* BEGIN ENTRIES SUPPLIED *
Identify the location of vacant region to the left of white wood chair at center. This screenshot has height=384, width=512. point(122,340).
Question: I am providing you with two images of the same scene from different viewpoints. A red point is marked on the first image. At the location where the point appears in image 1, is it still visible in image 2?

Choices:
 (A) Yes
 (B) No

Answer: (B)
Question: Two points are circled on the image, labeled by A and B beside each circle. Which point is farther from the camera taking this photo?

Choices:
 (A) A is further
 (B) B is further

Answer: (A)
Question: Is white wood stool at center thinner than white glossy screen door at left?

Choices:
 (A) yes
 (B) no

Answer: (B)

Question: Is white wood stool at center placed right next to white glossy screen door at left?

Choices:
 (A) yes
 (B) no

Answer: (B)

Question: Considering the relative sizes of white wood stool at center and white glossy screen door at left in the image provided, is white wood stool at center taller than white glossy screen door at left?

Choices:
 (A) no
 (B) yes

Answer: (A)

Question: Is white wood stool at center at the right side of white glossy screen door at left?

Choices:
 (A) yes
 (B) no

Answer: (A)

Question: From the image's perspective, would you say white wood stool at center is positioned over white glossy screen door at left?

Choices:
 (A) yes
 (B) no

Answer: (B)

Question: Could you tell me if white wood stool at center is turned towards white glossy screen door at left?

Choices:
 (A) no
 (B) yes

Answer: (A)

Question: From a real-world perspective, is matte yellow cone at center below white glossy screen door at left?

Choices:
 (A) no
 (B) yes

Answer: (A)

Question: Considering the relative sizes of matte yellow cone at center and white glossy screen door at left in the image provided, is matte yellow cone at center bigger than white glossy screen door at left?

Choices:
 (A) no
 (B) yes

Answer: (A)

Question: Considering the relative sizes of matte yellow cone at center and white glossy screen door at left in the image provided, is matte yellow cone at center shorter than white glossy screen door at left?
* END ENTRIES SUPPLIED *
Pick out each line of the entries above that contains the string "Question", and treat the match as case-sensitive.

Question: I am providing you with two images of the same scene from different viewpoints. A red point is marked on the first image. At the location where the point appears in image 1, is it still visible in image 2?
Question: Two points are circled on the image, labeled by A and B beside each circle. Which point is farther from the camera taking this photo?
Question: Is white wood stool at center thinner than white glossy screen door at left?
Question: Is white wood stool at center placed right next to white glossy screen door at left?
Question: Considering the relative sizes of white wood stool at center and white glossy screen door at left in the image provided, is white wood stool at center taller than white glossy screen door at left?
Question: Is white wood stool at center at the right side of white glossy screen door at left?
Question: From the image's perspective, would you say white wood stool at center is positioned over white glossy screen door at left?
Question: Could you tell me if white wood stool at center is turned towards white glossy screen door at left?
Question: From a real-world perspective, is matte yellow cone at center below white glossy screen door at left?
Question: Considering the relative sizes of matte yellow cone at center and white glossy screen door at left in the image provided, is matte yellow cone at center bigger than white glossy screen door at left?
Question: Considering the relative sizes of matte yellow cone at center and white glossy screen door at left in the image provided, is matte yellow cone at center shorter than white glossy screen door at left?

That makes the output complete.